• [Work instructions] Go to the line below that has "yellow cactus [557,173,598,217]", print it and each line after it exactly, and stop after the line that has "pink camera [765,265,812,313] -> none"; leave out pictures.

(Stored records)
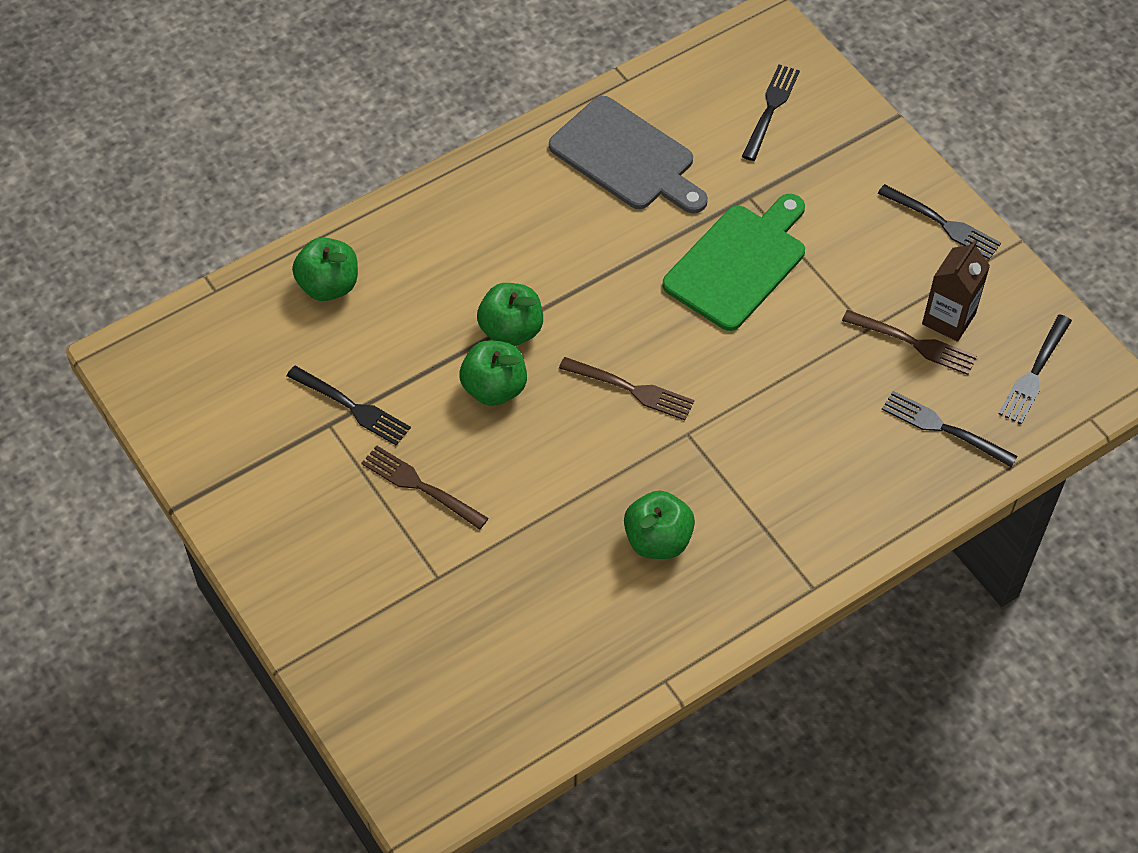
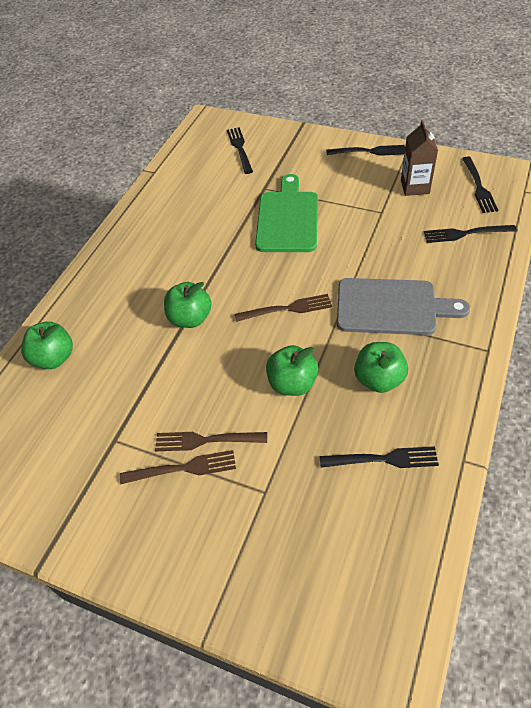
camera: 30 degrees left, 5 degrees down
black fork [287,366,411,445] -> black fork moved to [320,446,439,468]
green apple [460,341,527,406] -> green apple moved to [266,345,318,396]
grey cutting board [549,96,708,214] -> grey cutting board moved to [337,278,470,335]
brown fork [842,310,977,375] -> brown fork moved to [120,450,236,484]

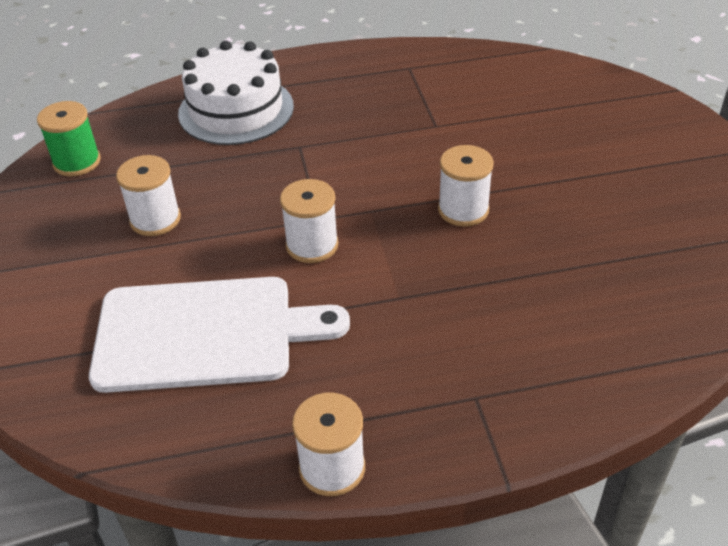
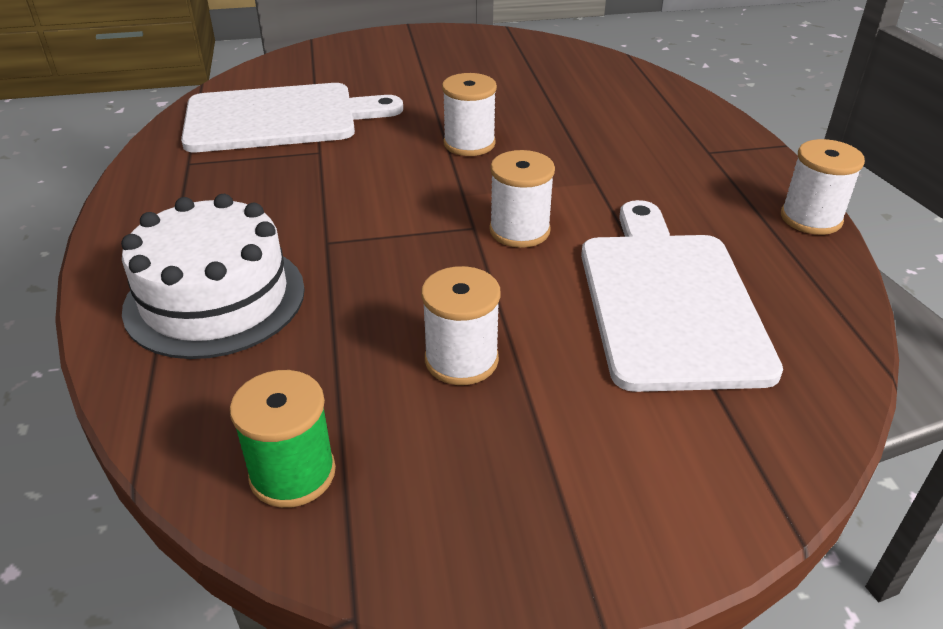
camera: 90 degrees left, 5 degrees down
none -> white cutting board [181,83,403,152]

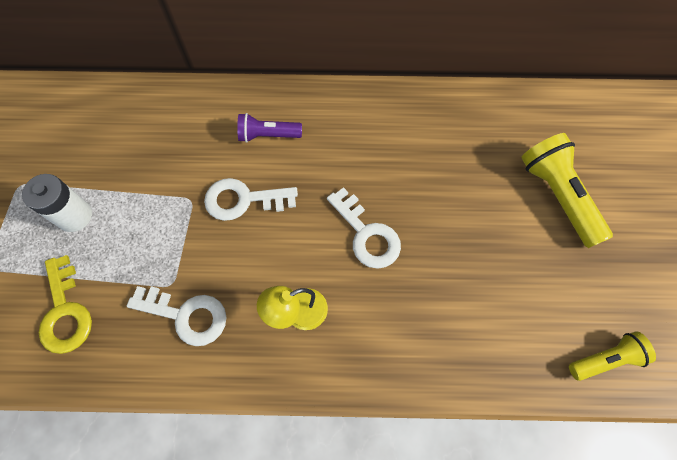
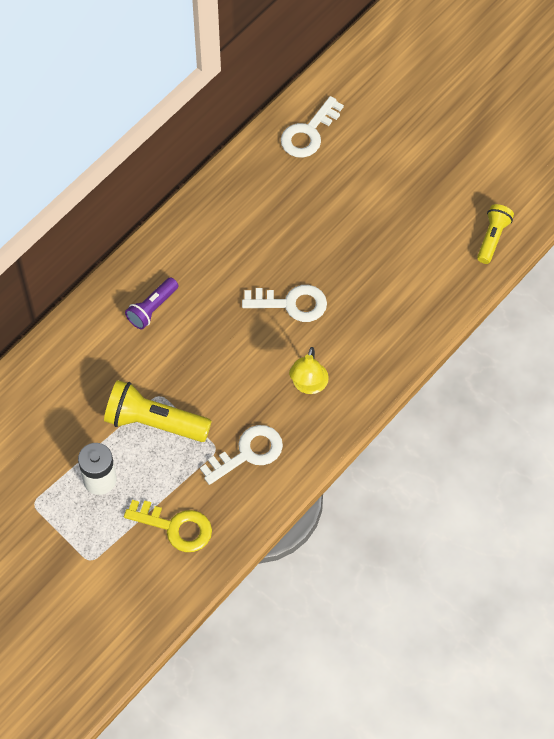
camera: 50 degrees left, 5 degrees down
white key [204,178,298,221] -> white key moved to [281,96,344,158]
yellow flashlight [521,133,613,248] -> yellow flashlight moved to [104,380,212,442]

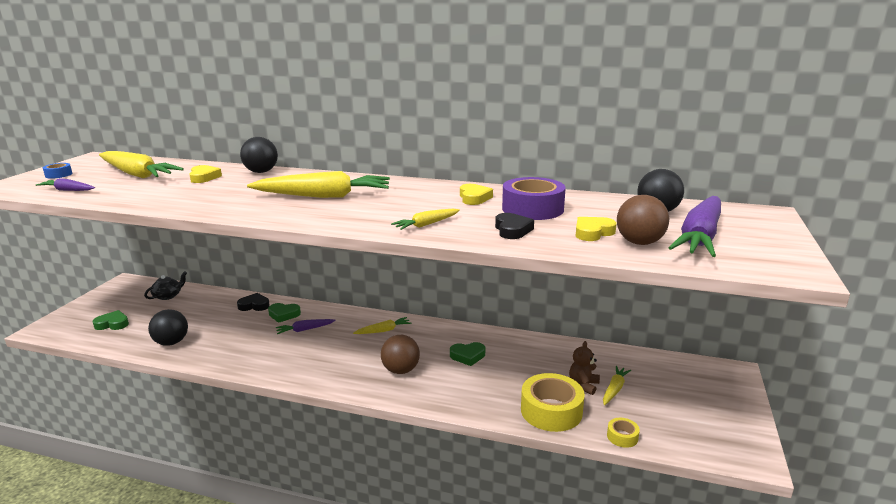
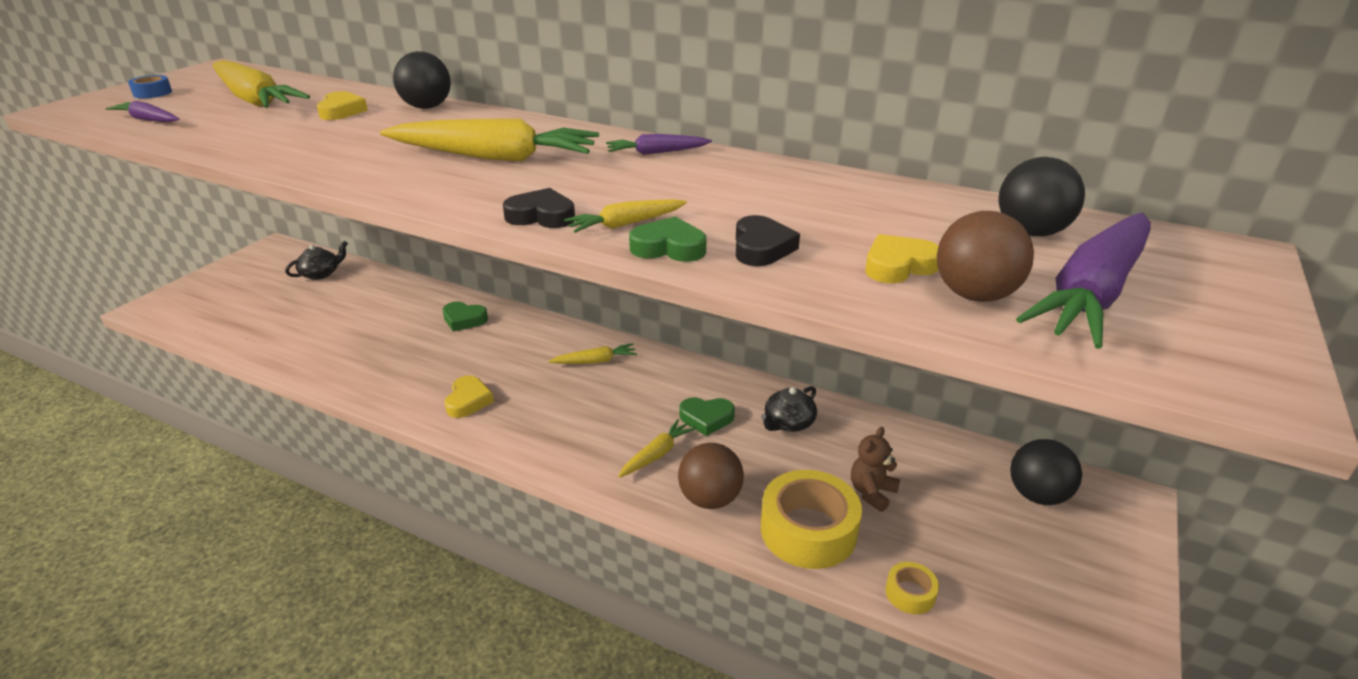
camera: 10 degrees right, 10 degrees up
green heart [93,310,129,330] -> green heart moved to [629,217,707,262]
black ball [148,309,188,346] -> black ball moved to [1010,439,1082,505]
black heart [237,293,270,311] -> black heart moved to [503,188,575,228]
purple carrot [276,319,336,334] -> purple carrot moved to [606,134,712,155]
brown ball [381,335,420,374] -> brown ball moved to [678,443,744,509]
yellow heart [460,184,493,205] -> yellow heart moved to [445,376,494,418]
purple tape [502,177,566,220] -> none
yellow carrot [603,366,631,405] -> yellow carrot moved to [618,419,695,478]
none -> black teapot [761,386,817,432]

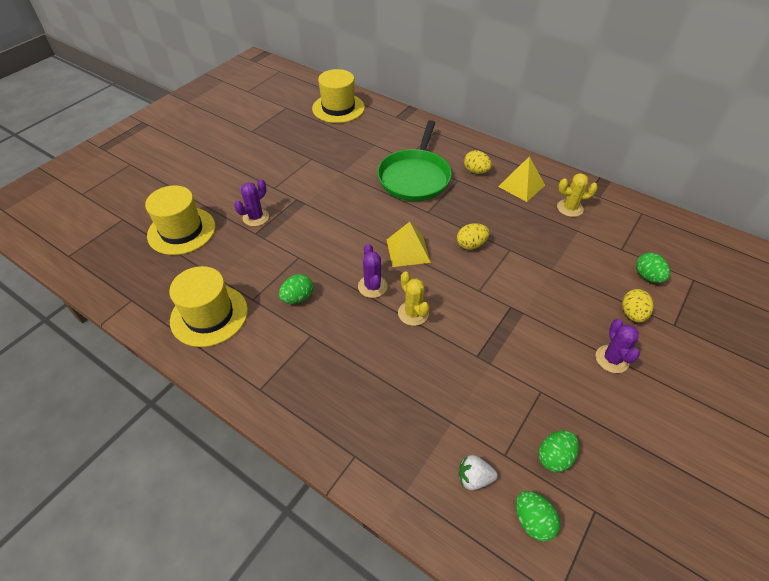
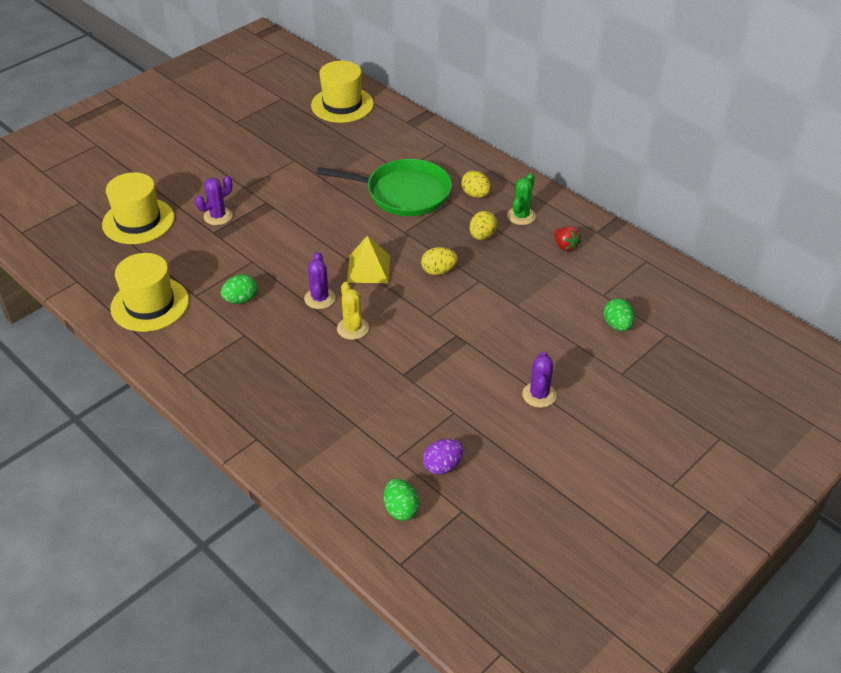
camera: 10 degrees right, 5 degrees down
green pan [377,120,452,201] -> green pan turned 105 degrees counterclockwise [317,159,452,216]
white strawberry [459,455,498,490] -> none
yellow pyramid [498,156,545,202] -> green cactus [507,173,536,225]
green egg [538,430,579,472] -> purple egg [423,439,464,475]
yellow cactus [557,173,598,217] -> red strawberry [554,226,581,251]
yellow egg [622,289,654,323] -> yellow egg moved to [470,211,497,240]

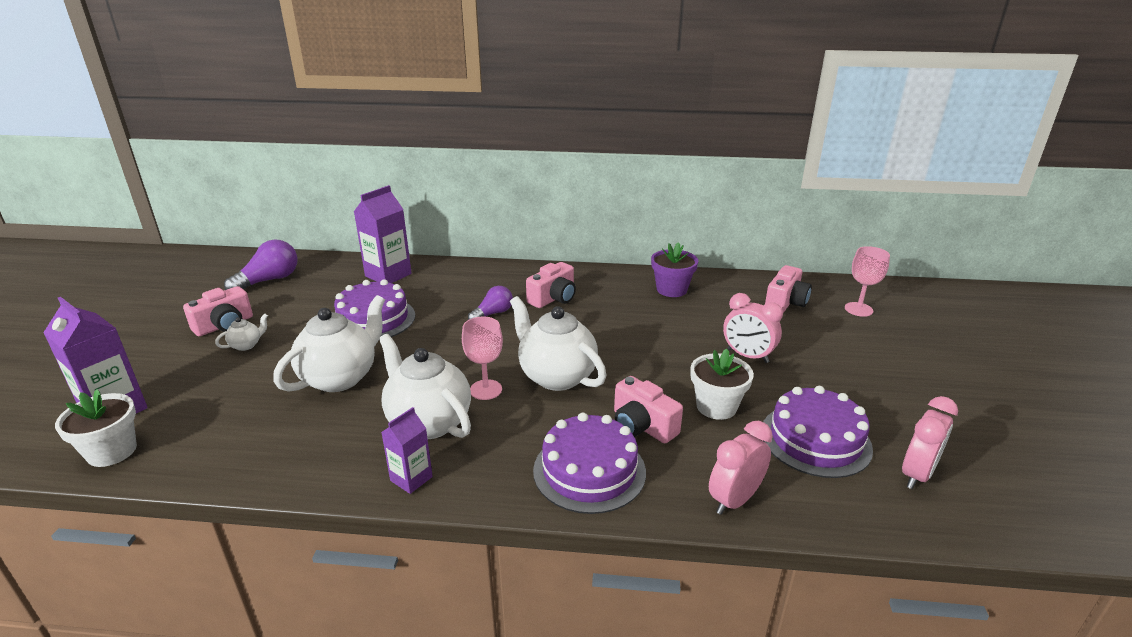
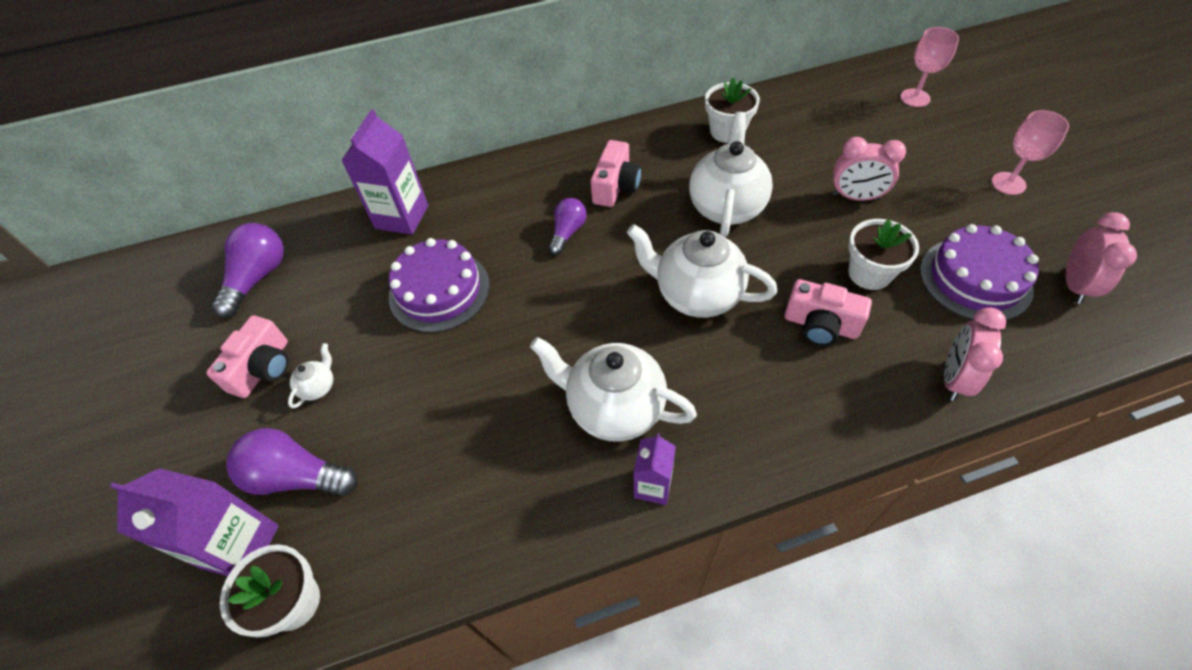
camera: 20 degrees left, 25 degrees up
white teapot [273,295,385,392] -> white teapot moved to [689,112,773,237]
pink goblet [462,317,503,400] -> pink goblet moved to [992,110,1069,195]
purple cake [533,412,646,514] -> none
purple flower pot [651,242,698,297] -> white flower pot [705,77,760,143]
pink camera [765,265,812,313] -> none
none -> purple light bulb [226,428,357,496]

• [Exercise result]
yellow cactus [557,173,598,217] -> red strawberry [554,226,581,251]
yellow egg [622,289,654,323] -> yellow egg moved to [470,211,497,240]

camera: 20 degrees left, 25 degrees up
white teapot [273,295,385,392] -> white teapot moved to [689,112,773,237]
pink goblet [462,317,503,400] -> pink goblet moved to [992,110,1069,195]
purple cake [533,412,646,514] -> none
purple flower pot [651,242,698,297] -> white flower pot [705,77,760,143]
pink camera [765,265,812,313] -> none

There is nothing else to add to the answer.